**TASK TO COMPLETE:** Collect each line below that contains the string "kern" and copy those lines in full.

+ + + +

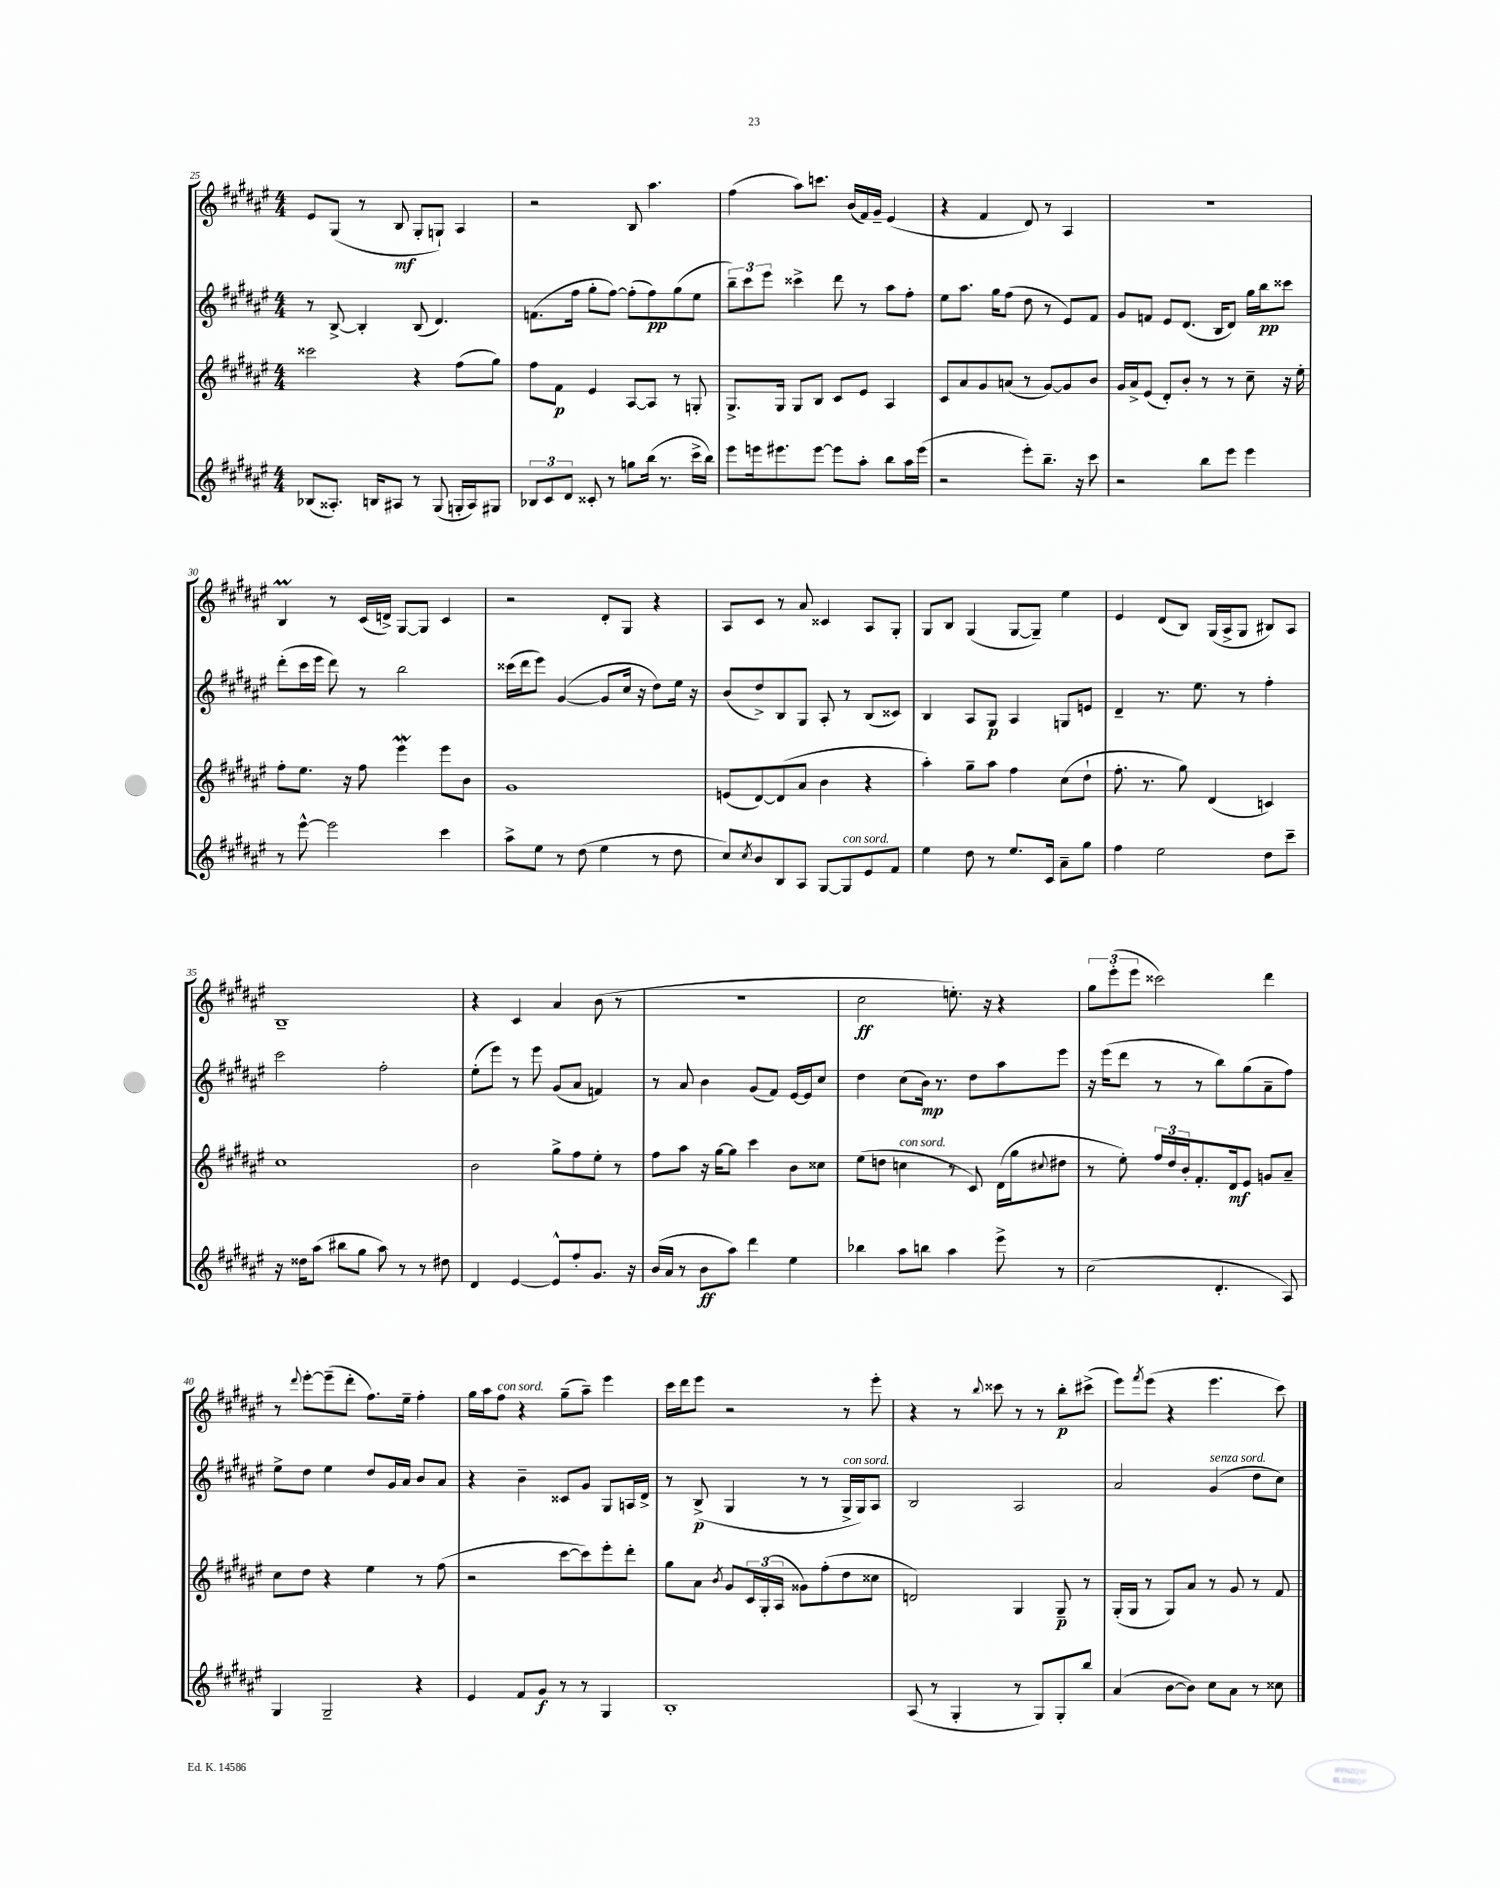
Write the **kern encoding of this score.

**kern	**dynam	**kern	**dynam	**kern	**dynam	**kern	**dynam
*part4	*part4	*part3	*part3	*part2	*part2	*part1	*part1
*staff4	*staff4	*staff3	*staff3	*staff2	*staff2	*staff1	*staff1
*clefG2	*	*clefG2	*	*clefG2	*	*clefG2	*
*k[f#c#g#d#a#e#]	*	*k[f#c#g#d#a#e#]	*	*k[f#c#g#d#a#e#]	*	*k[f#c#g#d#a#e#]	*
*M4/4	*	*M4/4	*	*M4/4	*	*M4/4	*
=25	=25	=25	=25	=25	=25	=25	=25
(8B-X/L	.	2ccc##X\	.	8r	.	8e#/L	.
8.A##X'/J)	.	.	.	[8B^/	.	(8G#/J	.
.	.	.	.	4B'/]	.	8r	.
16Bn/KL	.	.	.	.	.	.	.
8A#X/J	.	.	.	.	.	8B/	mf
8r	.	4r	.	(8B/	.	8G#'/L	.
(8G#/	.	.	.	4.d#/)	.	8Gn`/J)	.
16Gn'/LL	.	(8ff#\L	.	.	.	4A#/	.
16A#/J)	.	.	.	.	.	.	.
8G#X/J	.	8gg#\J)	.	.	.	.	.
=26	=26	=26	=26	=26	=26	=26	=26
12B-X/L	.	8ff#\L	.	(8.fn\L	.	2r	.
12c#/	.	.	.	.	.	.	.
.	.	8f#\J	p	.	.	.	.
12d#/J	.	.	.	.	.	.	.
.	.	.	.	16ff#\Jk	.	.	.
8c##X'/	.	4e#/	.	8gg#'\L	.	.	.
8r	.	.	.	[8ff#\J)	.	.	.
8ggn\L	.	[8A#/L	.	(8ff#'\L]	.	8B/	.
(16bb\Jk	.	8A#/J]	.	8ff#\)	pp	4.aa#\	.
8.r	.	.	.	.	.	.	.
.	.	8r	.	(8gg#\	.	.	.
16ccc#^\LL	.	8Gn'/	.	8ee#\J	.	.	.
16bb\JJ)	.	.	.	.	.	.	.
=27	=27	=27	=27	=27	=27	=27	=27
8eee#\L	.	8.G#^/L	.	12bb~\L)	.	(4ff#\	.
.	.	.	.	12ccc#\	.	.	.
16eeen\k	.	.	.	.	.	.	.
.	.	.	.	12eee#\J	.	.	.
8.eee#X\	.	16G#/Jk	.	.	.	.	.
.	.	8G#/L	.	4ccc##X^\	.	8aa#\L)	.
[8eee#\J	.	8B/J	.	.	.	8.cccn\J	.
8eee#\L]	.	8c#/L	.	8ddd#\	.	.	.
.	.	.	.	.	.	(16b/LL	.
8aa#'\J	.	8e#/J	.	8r	.	16f#/)	.
.	.	.	.	.	.	16g#~/JJ	.
8bb\L	.	4A#/	.	8aa#\L	.	(4e#/	.
16aa#\L	.	.	.	8ff#'\J	.	.	.
(16eee#\JJ	.	.	.	.	.	.	.
=28	=28	=28	=28	=28	=28	=28	=28
2r	.	8c#/L	.	8ee#\L	.	4r	.
.	.	8a#/	.	8.aa#\J	.	.	.
.	.	8g#/	.	.	.	4f#/	.
.	.	.	.	16gg#\KL	.	.	.
.	.	(8an/J	.	(8ff#\J	.	.	.
8eee#'\L)	.	8r	.	8dd#\	.	8d#/)	.
8.bb~\J	.	[8g#/L)	.	8r	.	8r	.
.	.	8g#/]	.	8e#/L)	.	4A#/	.
16r	.	.	.	.	.	.	.
8ccc#\	.	8b/J	.	8f#/J	.	.	.
=29	=29	=29	=29	=29	=29	=29	=29
2r	.	16g#/LL	.	8g#/L	.	1r	.
.	.	16a#^/J	.	.	.	.	.
.	.	(8e#/J	.	8fn/J	.	.	.
.	.	8d#'/L)	.	8e#/L	.	.	.
.	.	8b'/J	.	(8.d#/J	.	.	.
8bb\L	.	8r	.	.	.	.	.
.	.	.	.	16B/KL	.	.	.
8eee#\J	.	8r	.	8d#/J)	.	.	.
4eee#\	.	8cc#~\	.	16gg#\LL	.	.	.
.	.	.	.	16bb\J	pp	.	.
.	.	16r	.	8ccc##X\J	.	.	.
.	.	16ee#'\	.	.	.	.	.
!!LO:LB:g=z
=30	=30	=30	=30	=30	=30	=30	=30
8r	.	8ff#'\L	.	(8ddd#'\L	.	4BM/	.
[8eee#^^\	.	8.ee#\J	.	16ccc#\L	.	.	.
.	.	.	.	16eee#\JJ	.	.	.
2eee#\]	.	.	.	8ddd#\)	.	8r	.
.	.	16r	.	.	.	.	.
.	.	8ff#\	.	8r	.	(16c#/LL	.
.	.	.	.	.	.	16dn^/JJ)	.
.	.	4eee#W\	.	2bb\	.	[8G#/L	.
.	.	.	.	.	.	8G#/J]	.
4ccc#\	.	8eee#\L	.	.	.	4c#/	.
.	.	8b\J	.	.	.	.	.
=31	=31	=31	=31	=31	=31	=31	=31
8aa#^\L	.	1g#	.	(16ccc##X\LL	.	2r	.
.	.	.	.	16ddd#\J	.	.	.
8ee#\J	.	.	.	8eee#\J)	.	.	.
8r	.	.	.	([4g#/	.	.	.
(8dd#\	.	.	.	.	.	.	.
4ee#\	.	.	.	8g#/L]	.	8d#'/L	.
.	.	.	.	16cc#/Jk	.	8G#/J	.
.	.	.	.	16r	.	.	.
8r	.	.	.	8dd#\L)	.	4r	.
8dd#\	.	.	.	16ee#\Jk	.	.	.
.	.	.	.	16r	.	.	.
=32	=32	=32	=32	=32	=32	=32	=32
8cc#/L)	.	(8en/L	.	(8b/L	.	8A#/L	.
8qcc#/	.	.	.	.	.	.	.
8b/	.	[8d#/)	.	8dd#^/)	.	8c#/J	.
8B/	.	(8d#/]	.	8B/	.	8r	.
8A#/J	.	8a#/J	.	8G#/J	.	8a#/	.
[8G#/L	.	4b\	.	8A#'/	.	4c##X/	.
!LO:TX:a:i:t=con sord.	!	!	!	!	!	!	!
8G#/]	.	.	.	8r	.	.	.
8e#/	.	4r	.	(8B/L	.	8A#/L	.
8f#/J	.	.	.	8c##X/J)	.	8G#'/J	.
=33	=33	=33	=33	=33	=33	=33	=33
4ee#\	.	4aa#'\)	.	4B/	.	8G#/L	.
.	.	.	.	.	.	8B/J	.
8dd#\	.	8gg#~\L	.	8A#/L	.	(4G#/	.
8r	.	8aa#\J	.	8G#/J	p	.	.
8.ee#/L	.	4ff#\	.	4A#/	.	[8G#/L	.
.	.	.	.	.	.	8G#~/J])	.
16c#/Jk	.	.	.	.	.	.	.
8a#~\L	.	(8cc#\L	.	8Gn/L	.	4ee#\	.
8gg#\J	.	8dd#`\J	.	8en/J	.	.	.
=34	=34	=34	=34	=34	=34	=34	=34
4ff#\	.	8.ff#'\	.	4d#~/	.	4e#/	.
.	.	8.r	.	.	.	.	.
2ee#\	.	.	.	8.r	.	(8d#/L	.
.	.	8gg#\)	.	.	.	8B/J)	.
.	.	.	.	8.ee#\	.	.	.
.	.	(4d#/	.	.	.	(16G#/LL	.
.	.	.	.	.	.	16A#^/J	.
.	.	.	.	8r	.	8G#/J	.
8dd#\L	.	4cn/)	.	4ff#'\	.	8B#X/L)	.
8ccc#~\J	.	.	.	.	.	8A#/J	.
!!LO:LB:g=z
=35	=35	=35	=35	=35	=35	=35	=35
16r	.	1cc#	.	2ccc#\	.	1B~	.
16dd##X\KL	.	.	.	.	.	.	.
(8aa#\J	.	.	.	.	.	.	.
8bb#X\L	.	.	.	.	.	.	.
8gg#\J	.	.	.	.	.	.	.
8aa#\)	.	.	.	2ff#'\	.	.	.
8r	.	.	.	.	.	.	.
8r	.	.	.	.	.	.	.
8dd#X\	.	.	.	.	.	.	.
=36	=36	=36	=36	=36	=36	=36	=36
4d#/	.	2b\	.	(8ee#'\L	.	4r	.
.	.	.	.	8eee#\J)	.	.	.
[4e#/	.	.	.	8r	.	4c#/	.
.	.	.	.	8eee#\	.	.	.
8e#^^/L]	.	8gg#^\L	.	(8g#/L	.	4a#/	.
8ff#'/	.	8ff#\	.	8a#/J	.	.	.
8.g#/J	.	8ee#'\J	.	4fn/)	.	(8b\	.
.	.	8r	.	.	.	8r	.
16r	.	.	.	.	.	.	.
=37	=37	=37	=37	=37	=37	=37	=37
(16b/LL	.	8ff#\L	.	8r	.	1r	.
16a#/JJ	.	.	.	.	.	.	.
8r	.	8aa#\J	.	8a#/	.	.	.
8b\L	ff	16r	.	4b\	.	.	.
.	.	[16gg#\KL	.	.	.	.	.
8aa#\J)	.	8gg#\J]	.	.	.	.	.
4ddd#\	.	4ccc#\	.	(8g#/L	.	.	.
.	.	.	.	8f#/J)	.	.	.
4ee#\	.	8b\L	.	[16e#/LL	.	.	.
.	.	.	.	16e#/J]	.	.	.
.	.	8cc##X\J	.	8cc#/J	.	.	.
=38	=38	=38	=38	=38	=38	=38	=38
4bb-X\	.	(8ee#\L	.	4dd#\	.	2cc#\	ff
.	.	8ddn\J	.	.	.	.	.
!	!	!LO:TX:a:i:t=con sord.	!	!	!	!	!
8aa#\L	.	4ccn\	.	(8cc#\L	.	.	.
8bbn\J	.	.	.	16b\Jk)	mp	.	.
.	.	.	.	8.r	.	.	.
4aa#\	.	8r	.	.	.	8.een'\)	.
.	.	8c#/)	.	8dd#\L	.	.	.
.	.	.	.	.	.	16r	.
8eee#^\	.	(16d#\LL	.	8aa#\	.	4r	.
.	.	16gg#\J	.	.	.	.	.
.	.	8qqcc#X/	.	.	.	.	.
8r	.	8dd#X\J	.	8eee#\J	.	.	.
=39	=39	=39	=39	=39	=39	=39	=39
(2cc#\	.	8r	.	16r	.	12gg#\L	.
.	.	.	.	(16eee#\KL	.	.	.
.	.	.	.	.	.	(12eee#'\	.
.	.	8ee#'\)	.	8ddd#\J	.	.	.
.	.	.	.	.	.	12eee#\J	.
.	.	24ff#/LL	.	8r	.	2ccc##X\)	.
.	.	24dd#/	.	.	.	.	.
.	.	24b'/J	.	.	.	.	.
.	.	8.f#'/	.	8r	.	.	.
4.d#'/	.	.	.	8bb\L)	.	.	.
.	.	16d#/k	mf	.	.	.	.
.	.	8e#/J	.	(8gg#\	.	.	.
.	.	8gn/L	.	8a#~\	.	4ddd#\	.
8A#/)	.	8a#~/J	.	8ff#\J)	.	.	.
!!LO:LB:g=z
=40	=40	=40	=40	=40	=40	=40	=40
4G#/	.	8cc#\L	.	8ee#^\L	.	8r	.
.	.	.	.	.	.	8qqddd#/	.
.	.	8dd#\J	.	8dd#\J	.	[8eee#'\L	.
2G#~/	.	4r	.	4ee#\	.	(8eee#~\]	.
.	.	.	.	.	.	8ddd#'\J	.
.	.	4ee#\	.	8dd#/L	.	8.ff#\L)	.
.	.	.	.	16g#/L	.	.	.
.	.	.	.	16a#/JJ	.	16ee#~\Jk	.
4r	.	8r	.	8b/L	.	4ff#'\	.
.	.	(8ff#\	.	8a#/J	.	.	.
=41	=41	=41	=41	=41	=41	=41	=41
4e#/	.	2r	.	4r	.	16gg#\LL	.
.	.	.	.	.	.	16aa#\J	.
!	!	!	!	!	!	!LO:TX:a:i:t=con sord.	!
.	.	.	.	.	.	8ff#\J	.
8f#/L	.	.	.	4b~\	.	4r	.
8g#/J	f	.	.	.	.	.	.
8r	.	[8ccc#\L	.	8c##X/L	.	(8gg#~\L	.
8r	.	8ccc#\])	.	8g#/J	.	8aa#~\J)	.
4G#/	.	8eee#'\	.	8G#/L	.	4eee#\	.
.	.	8ddd#'\J	.	16An/L	.	.	.
.	.	.	.	16d#^/JJ	.	.	.
=42	=42	=42	=42	=42	=42	=42	=42
1B'	.	8gg#\L	.	8r	.	16ccc#\LL	.
.	.	.	.	.	.	16ddd#\J	.
.	.	8a#\J	.	(8B^/	p	8eee#\J	.
.	.	8qb/	.	.	.	.	.
.	.	8g#/L	.	4G#/	.	2r	.
.	.	24c#/L	.	.	.	.	.
.	.	(24G#'/	.	.	.	.	.
.	.	24A#/JJ	.	.	.	.	.
.	.	8g##X\L)	.	8r	.	.	.
.	.	(8ff#'\	.	8r	.	.	.
!	!	!	!	!LO:TX:a:i:t=con sord.	!	!	!
.	.	8dd#\	.	16G#^/LL	.	8r	.
.	.	.	.	16G#/J)	.	.	.
.	.	8cc##X\J	.	8A#/J	.	8eee#'\	.
=43	=43	=43	=43	=43	=43	=43	=43
(8A#/	.	2dn/)	.	2B/	.	4r	.
8r	.	.	.	.	.	.	.
4G#'/	.	.	.	.	.	8r	.
.	.	.	.	.	.	8qqbb/	.
.	.	.	.	.	.	8ccc##X\	.
8r	.	4G#/	.	2A#/	.	8r	.
8G#/L)	.	.	.	.	.	8r	.
8G#'/	.	8G#~/	p	.	.	8bb'\L	p
8bb/J	.	8r	.	.	.	(8ccc#X^\J	.
=44	=44	=44	=44	=44	=44	=44	=44
(4a#/	.	(16G#'/LL	.	2a#/	.	8eee#\L)	.
.	.	16G#/JJ	.	.	.	.	.
.	.	.	.	.	.	8qfff#/	.
.	.	8r	.	.	.	(8eee#\J	.
[8b\L	.	8G#/L)	.	.	.	4r	.
8b\J])	.	8a#/J	.	.	.	.	.
!	!	!	!	!LO:TX:a:i:t=senza sord.	!	!	!
8cc#\L	.	8r	.	(4g#/	.	4.eee#\	.
8a#\J	.	8g#/	.	.	.	.	.
8r	.	8r	.	8dd#\L	.	.	.
8cc##X\	.	8f#/	.	8cc#\J)	.	8ccc#\)	.
==	==	==	==	==	==	==	==
*-	*-	*-	*-	*-	*-	*-	*-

+ + + +

**FULL RESPONSE:**
Write the **kern encoding of this score.
**kern	**dynam	**kern	**dynam	**kern	**dynam	**kern	**dynam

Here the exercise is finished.